■ Recorded information ■
§ §

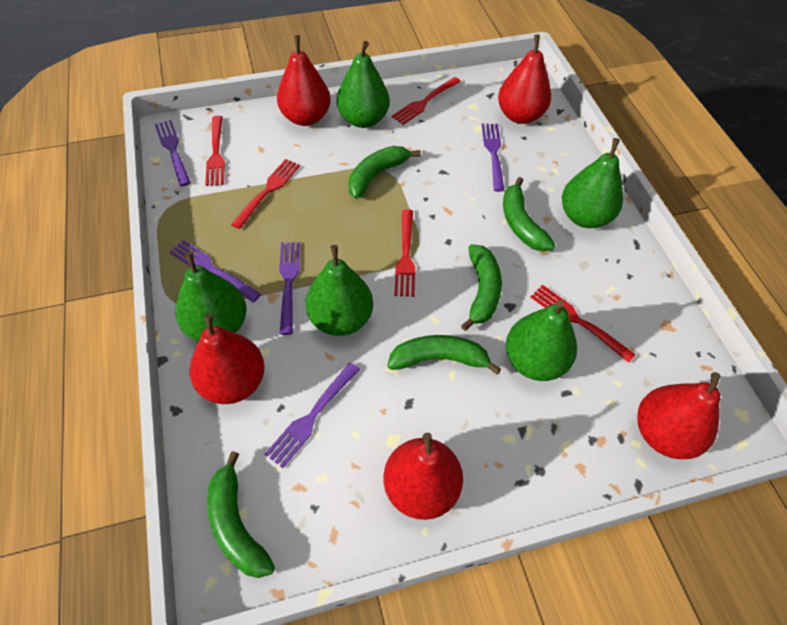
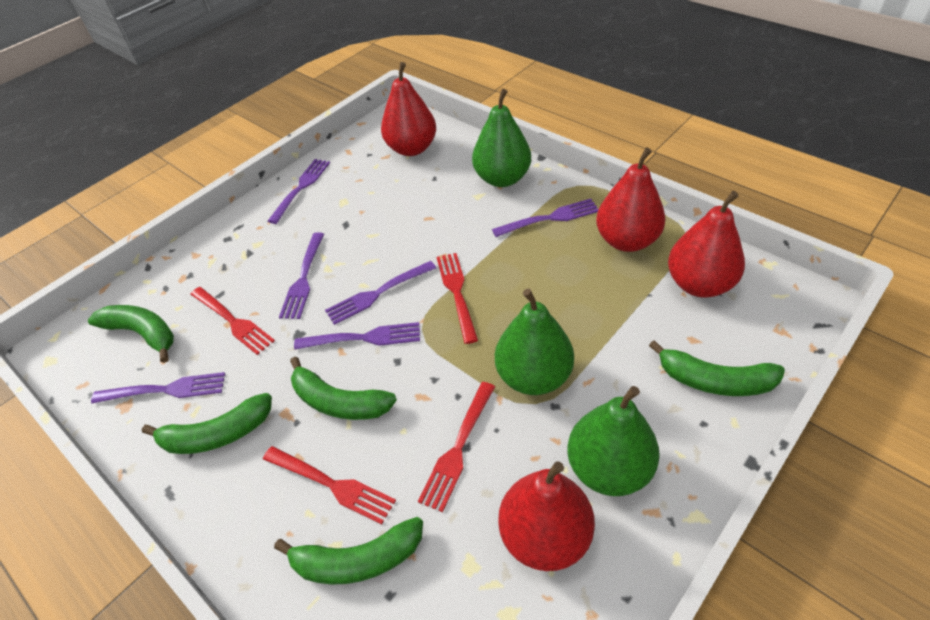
green pear: 5 -> 3
purple fork: 5 -> 6
red fork: 5 -> 4
red pear: 5 -> 4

§ §

■ Exercise objective ■
Take the data above and repeat it exactly, leaving each picture out.

■ Solution to the exercise ■
green pear: 5 -> 3
purple fork: 5 -> 6
red fork: 5 -> 4
red pear: 5 -> 4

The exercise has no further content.